◆ Your instructions: What is needed is every line of the data that includes the word "wallet". Please copy each one.

◆ Data extracts:
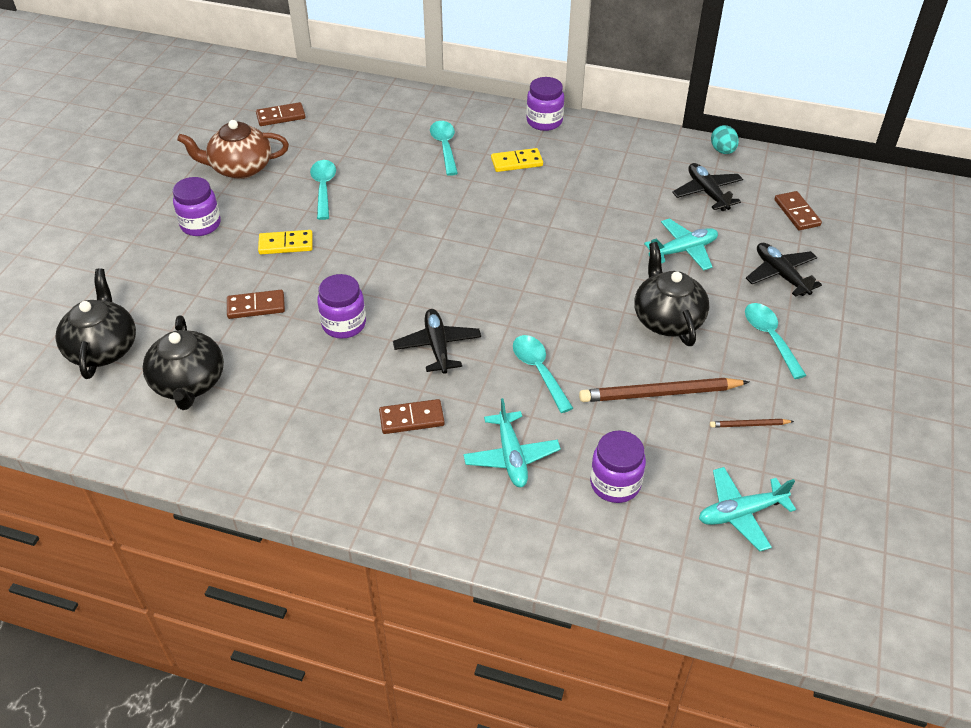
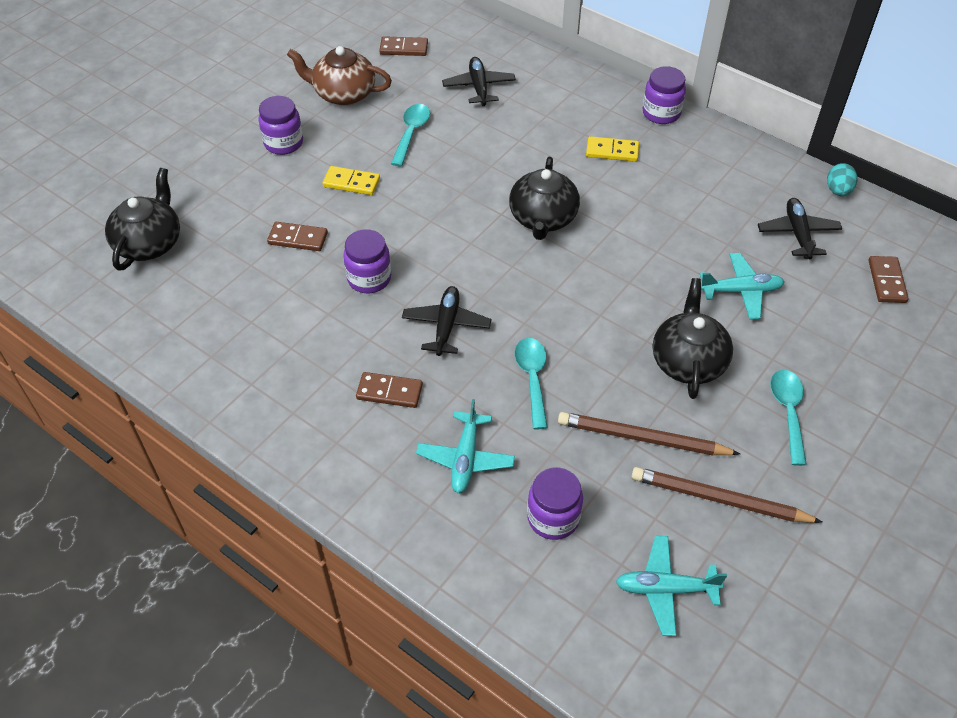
camera: 20 degrees right, 5 degrees up
black teapot [142,315,224,410] -> black teapot moved to [509,157,580,240]
turquoise spoon [430,121,458,176] -> none
brown pencil [710,419,794,428] -> brown pencil [631,467,822,523], size x2.09
black plane [746,243,822,297] -> black plane moved to [442,57,516,106]

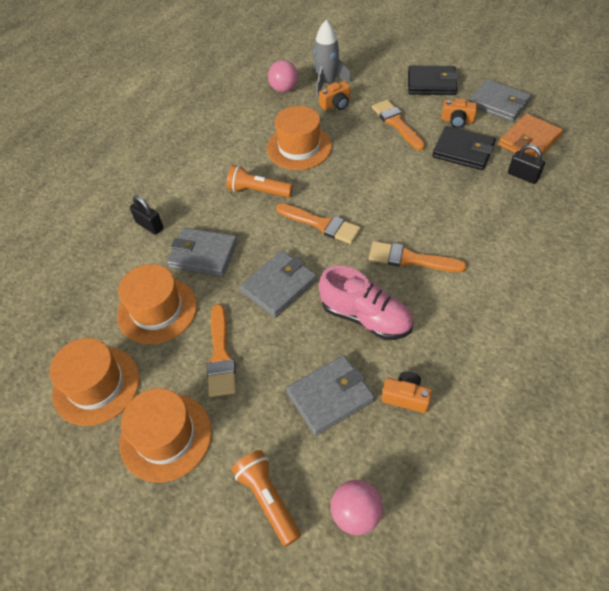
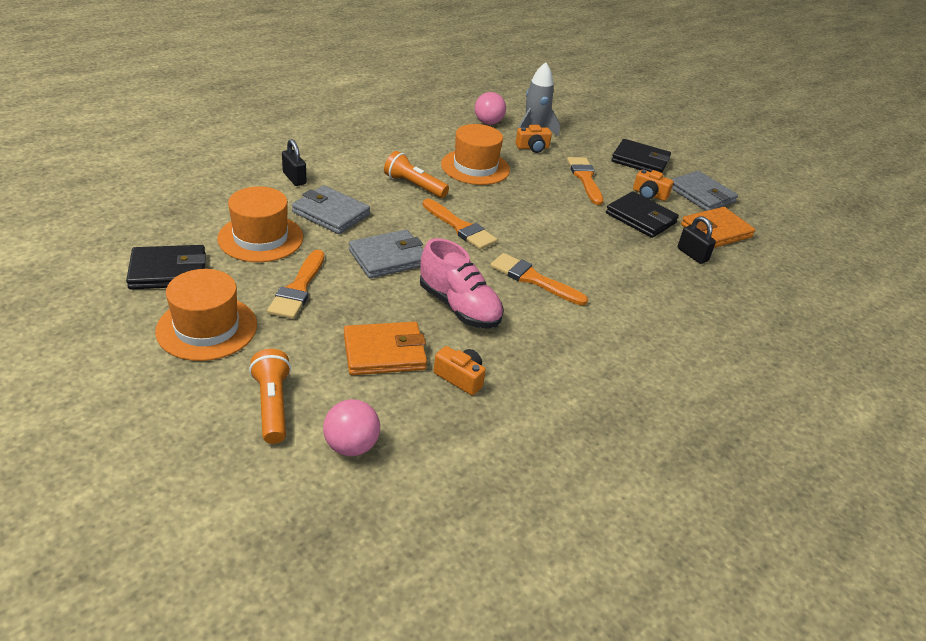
camera: 10 degrees right, 15 degrees down
orange hat [50,338,140,426] -> black wallet [126,245,206,289]
grey wallet [286,355,374,436] -> orange wallet [344,322,427,375]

◆ Output below:
orange hat [50,338,140,426] -> black wallet [126,245,206,289]
grey wallet [286,355,374,436] -> orange wallet [344,322,427,375]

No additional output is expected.